> [DATA FOR THE TASK]

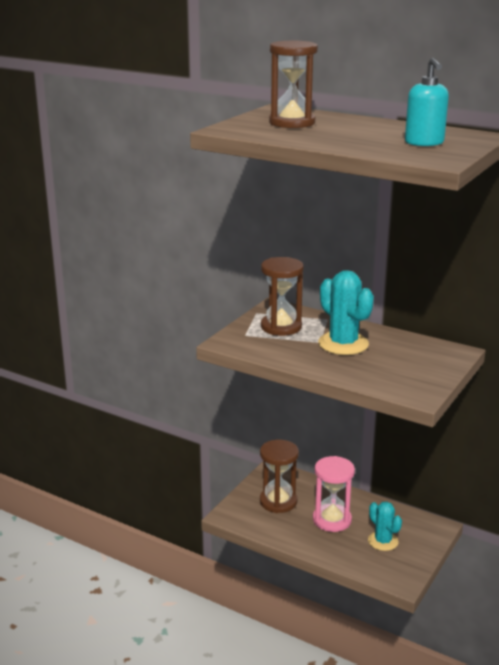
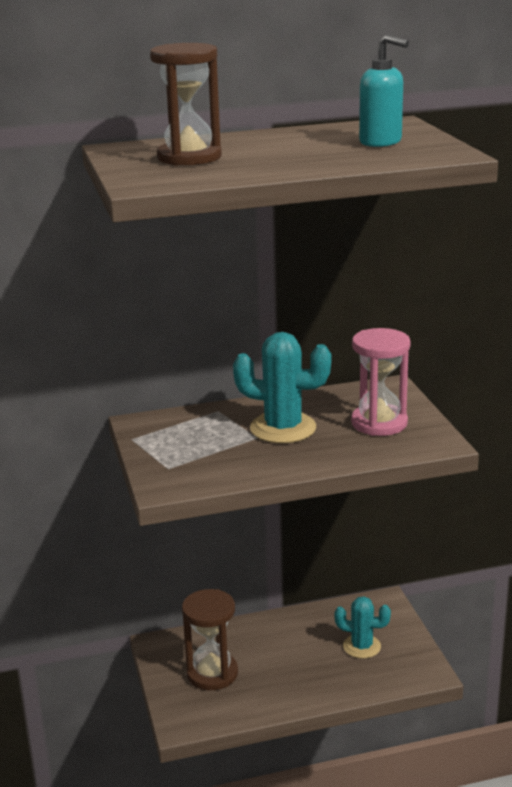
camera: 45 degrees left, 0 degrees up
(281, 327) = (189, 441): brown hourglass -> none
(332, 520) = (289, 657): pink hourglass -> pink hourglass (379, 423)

---

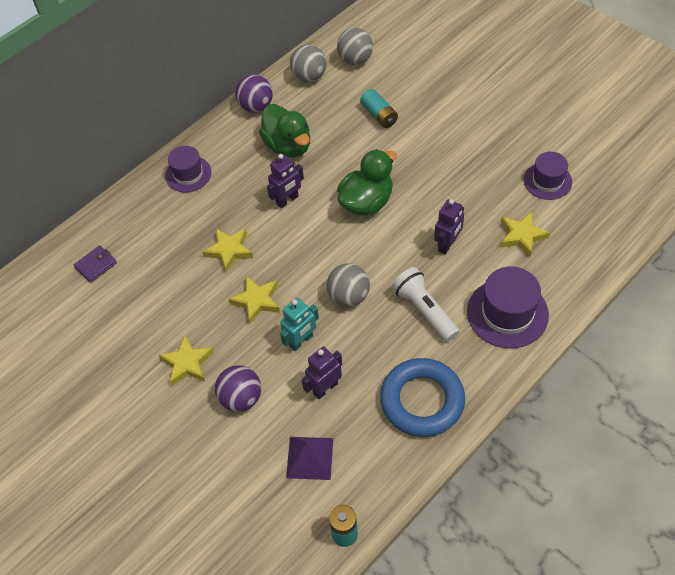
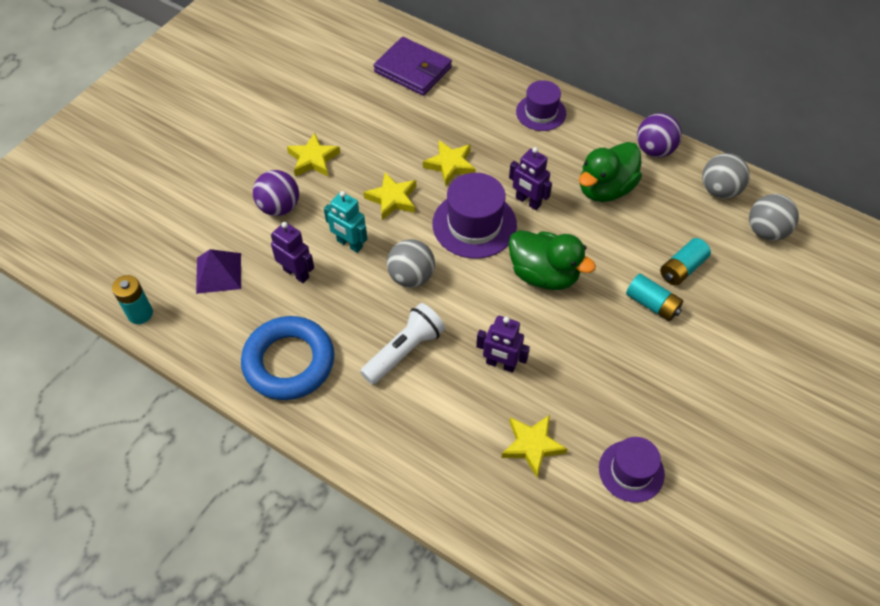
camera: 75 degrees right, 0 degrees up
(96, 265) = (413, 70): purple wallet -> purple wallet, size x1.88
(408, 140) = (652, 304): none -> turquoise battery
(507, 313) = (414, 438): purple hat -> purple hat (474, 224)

> [WHAT THIS TASK INVOLVES] Precisely the lines between those holding "camera: 45 degrees left, 0 degrees up" and "(332, 520) = (289, 657): pink", inclusive, are to be reproduced from the listing above, with nothing added.

> [COMPLETED EXERCISE]
camera: 45 degrees left, 0 degrees up
(281, 327) = (189, 441): brown hourglass -> none
(332, 520) = (289, 657): pink hourglass -> pink hourglass (379, 423)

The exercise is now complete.